- [Exercise aim] Whenever an image turns up, omit it and return the remaining data exactly.
::::::::
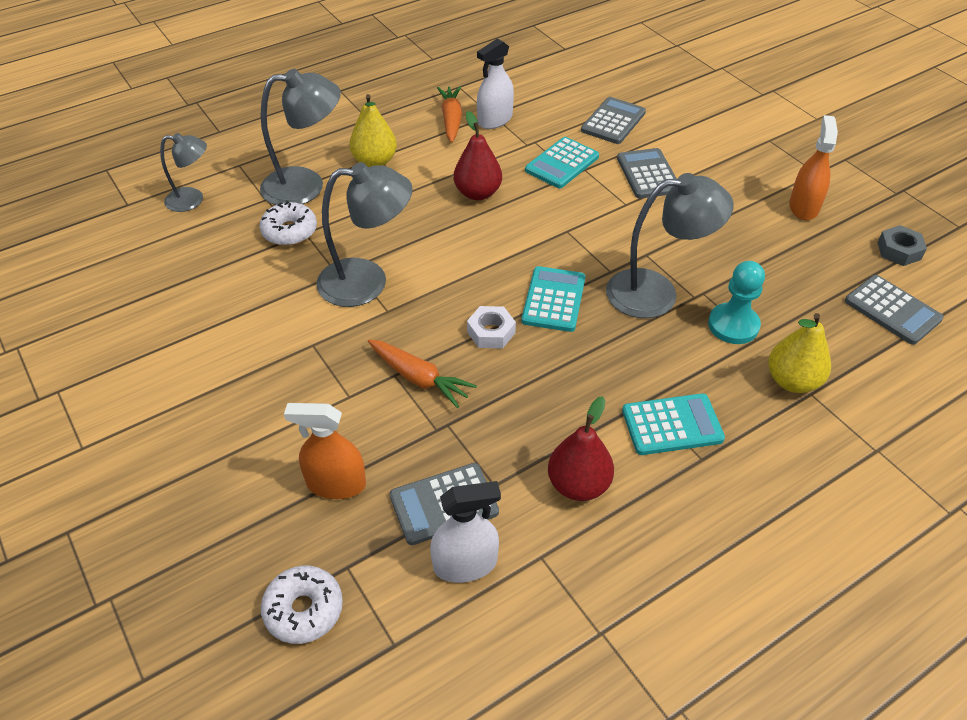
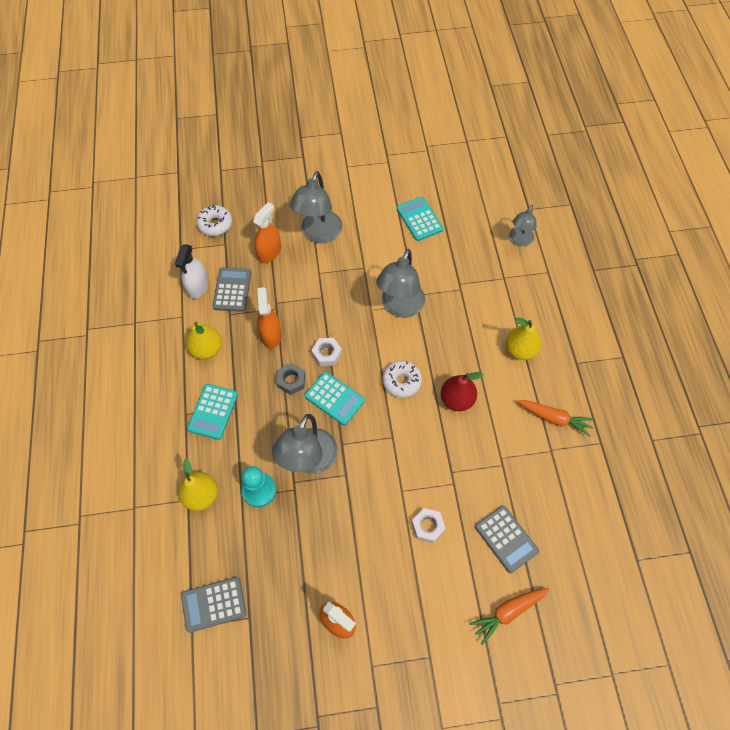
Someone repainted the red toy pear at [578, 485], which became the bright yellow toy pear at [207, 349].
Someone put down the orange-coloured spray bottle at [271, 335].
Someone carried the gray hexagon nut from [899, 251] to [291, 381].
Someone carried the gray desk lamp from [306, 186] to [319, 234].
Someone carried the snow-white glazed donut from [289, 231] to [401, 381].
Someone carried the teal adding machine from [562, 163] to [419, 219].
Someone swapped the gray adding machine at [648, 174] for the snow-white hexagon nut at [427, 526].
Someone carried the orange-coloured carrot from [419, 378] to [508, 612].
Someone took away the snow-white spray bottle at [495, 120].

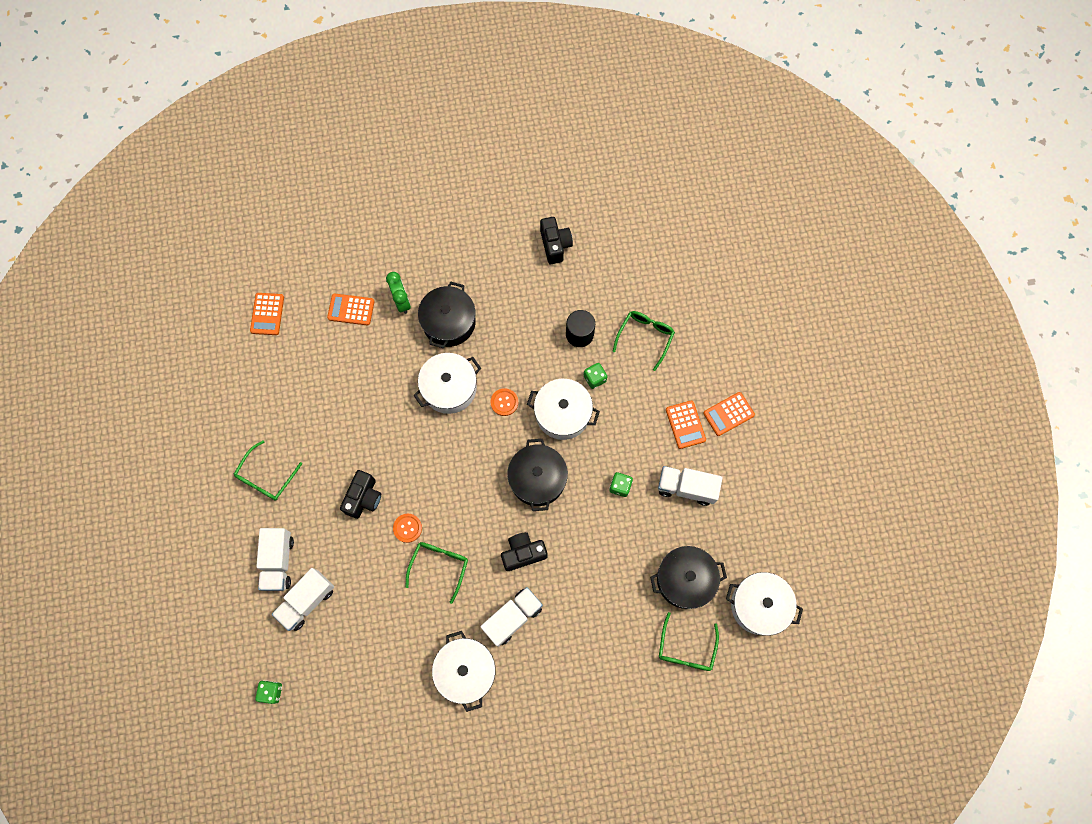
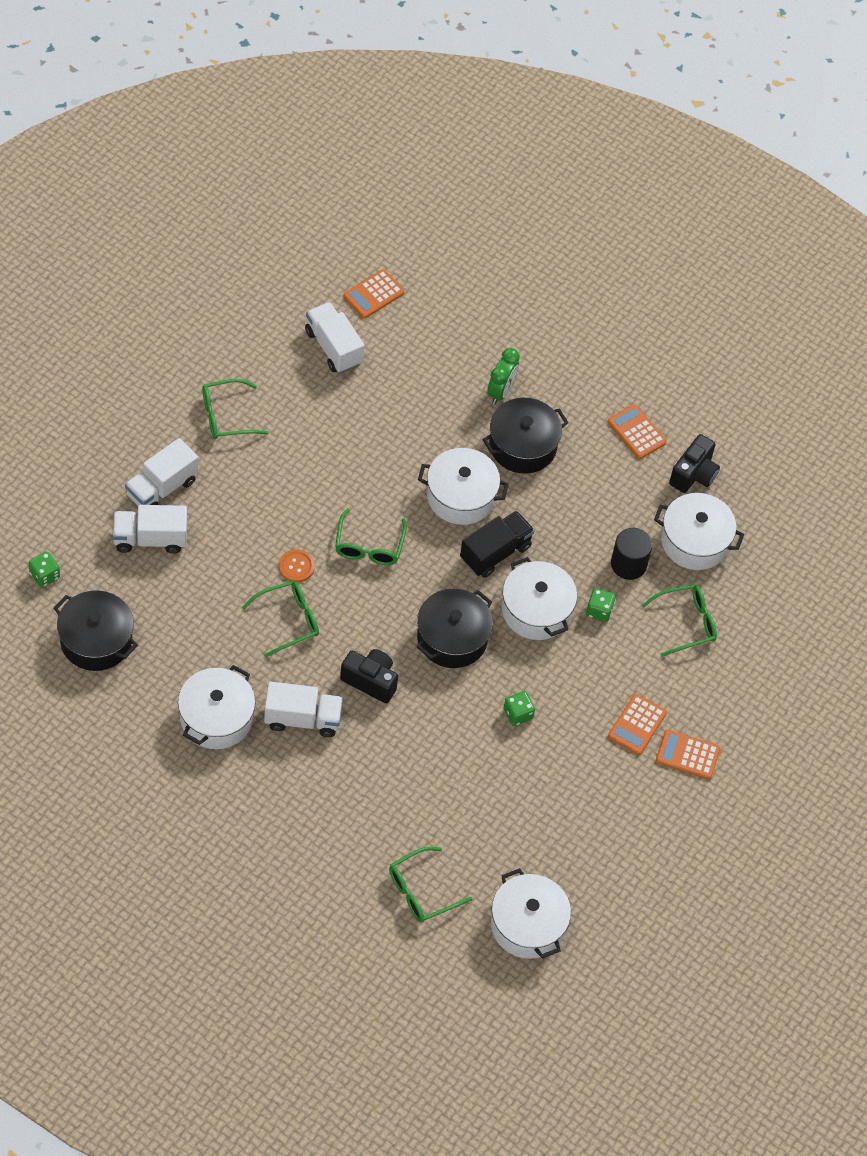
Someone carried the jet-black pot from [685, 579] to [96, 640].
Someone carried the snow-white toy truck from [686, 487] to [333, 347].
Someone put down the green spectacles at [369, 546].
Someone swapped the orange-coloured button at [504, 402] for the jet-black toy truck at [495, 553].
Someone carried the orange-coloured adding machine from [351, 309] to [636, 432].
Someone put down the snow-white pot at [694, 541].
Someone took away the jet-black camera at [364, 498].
::::::::
- [Task answer]
Someone repainted the red toy pear at [578, 485], which became the bright yellow toy pear at [207, 349].
Someone put down the orange-coloured spray bottle at [271, 335].
Someone carried the gray hexagon nut from [899, 251] to [291, 381].
Someone carried the gray desk lamp from [306, 186] to [319, 234].
Someone carried the snow-white glazed donut from [289, 231] to [401, 381].
Someone carried the teal adding machine from [562, 163] to [419, 219].
Someone swapped the gray adding machine at [648, 174] for the snow-white hexagon nut at [427, 526].
Someone carried the orange-coloured carrot from [419, 378] to [508, 612].
Someone took away the snow-white spray bottle at [495, 120].

Someone carried the jet-black pot from [685, 579] to [96, 640].
Someone carried the snow-white toy truck from [686, 487] to [333, 347].
Someone put down the green spectacles at [369, 546].
Someone swapped the orange-coloured button at [504, 402] for the jet-black toy truck at [495, 553].
Someone carried the orange-coloured adding machine from [351, 309] to [636, 432].
Someone put down the snow-white pot at [694, 541].
Someone took away the jet-black camera at [364, 498].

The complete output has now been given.